■ WORK TASK:
The output is the lines below from the one with "none -> orange plate G10:H10 level 1" through the one with "none -> purple brick A13:B13 level 1", both included, printed exactly and with no other line.

▼

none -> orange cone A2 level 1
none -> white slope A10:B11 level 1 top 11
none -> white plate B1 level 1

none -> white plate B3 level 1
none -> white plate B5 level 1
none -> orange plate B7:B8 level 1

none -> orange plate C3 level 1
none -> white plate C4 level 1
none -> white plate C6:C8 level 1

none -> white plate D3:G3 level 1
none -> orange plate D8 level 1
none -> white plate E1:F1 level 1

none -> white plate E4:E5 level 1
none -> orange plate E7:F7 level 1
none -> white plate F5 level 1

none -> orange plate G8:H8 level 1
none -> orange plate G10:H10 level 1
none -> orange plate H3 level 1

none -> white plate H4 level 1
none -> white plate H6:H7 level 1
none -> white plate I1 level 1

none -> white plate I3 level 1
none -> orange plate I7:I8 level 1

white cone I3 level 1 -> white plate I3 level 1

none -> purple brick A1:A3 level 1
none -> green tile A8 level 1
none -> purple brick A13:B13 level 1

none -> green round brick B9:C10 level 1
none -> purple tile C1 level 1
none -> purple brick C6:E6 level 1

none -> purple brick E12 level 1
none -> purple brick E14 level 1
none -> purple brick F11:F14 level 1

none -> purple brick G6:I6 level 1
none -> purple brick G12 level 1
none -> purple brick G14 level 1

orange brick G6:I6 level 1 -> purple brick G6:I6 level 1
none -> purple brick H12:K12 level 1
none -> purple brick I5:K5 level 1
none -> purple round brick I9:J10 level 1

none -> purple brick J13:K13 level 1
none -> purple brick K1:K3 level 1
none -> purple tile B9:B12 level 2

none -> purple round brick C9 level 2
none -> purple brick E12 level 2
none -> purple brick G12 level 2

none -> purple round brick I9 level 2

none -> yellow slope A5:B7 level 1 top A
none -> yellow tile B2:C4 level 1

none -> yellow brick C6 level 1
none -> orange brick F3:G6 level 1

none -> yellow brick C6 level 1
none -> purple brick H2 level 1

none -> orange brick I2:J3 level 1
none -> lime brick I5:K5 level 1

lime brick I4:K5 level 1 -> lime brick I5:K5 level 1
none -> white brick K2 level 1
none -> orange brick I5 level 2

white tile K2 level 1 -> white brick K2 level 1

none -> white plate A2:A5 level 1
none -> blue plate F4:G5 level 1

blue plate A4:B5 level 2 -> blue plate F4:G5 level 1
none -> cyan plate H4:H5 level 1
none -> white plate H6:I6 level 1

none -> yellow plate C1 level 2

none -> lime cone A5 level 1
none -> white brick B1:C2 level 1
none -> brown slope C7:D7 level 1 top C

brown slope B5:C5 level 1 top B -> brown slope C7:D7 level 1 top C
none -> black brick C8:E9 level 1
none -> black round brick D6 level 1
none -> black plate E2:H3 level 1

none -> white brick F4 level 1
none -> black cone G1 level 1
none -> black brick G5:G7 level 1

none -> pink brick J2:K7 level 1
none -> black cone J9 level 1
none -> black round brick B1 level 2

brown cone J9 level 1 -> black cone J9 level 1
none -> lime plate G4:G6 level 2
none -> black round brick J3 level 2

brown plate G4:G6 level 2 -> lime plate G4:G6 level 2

▲

■ OUTPUT FOR THIS EXERCISE:
none -> orange plate G10:H10 level 1
none -> orange plate H3 level 1

none -> white plate H4 level 1
none -> white plate H6:H7 level 1
none -> white plate I1 level 1

none -> white plate I3 level 1
none -> orange plate I7:I8 level 1

white cone I3 level 1 -> white plate I3 level 1

none -> purple brick A1:A3 level 1
none -> green tile A8 level 1
none -> purple brick A13:B13 level 1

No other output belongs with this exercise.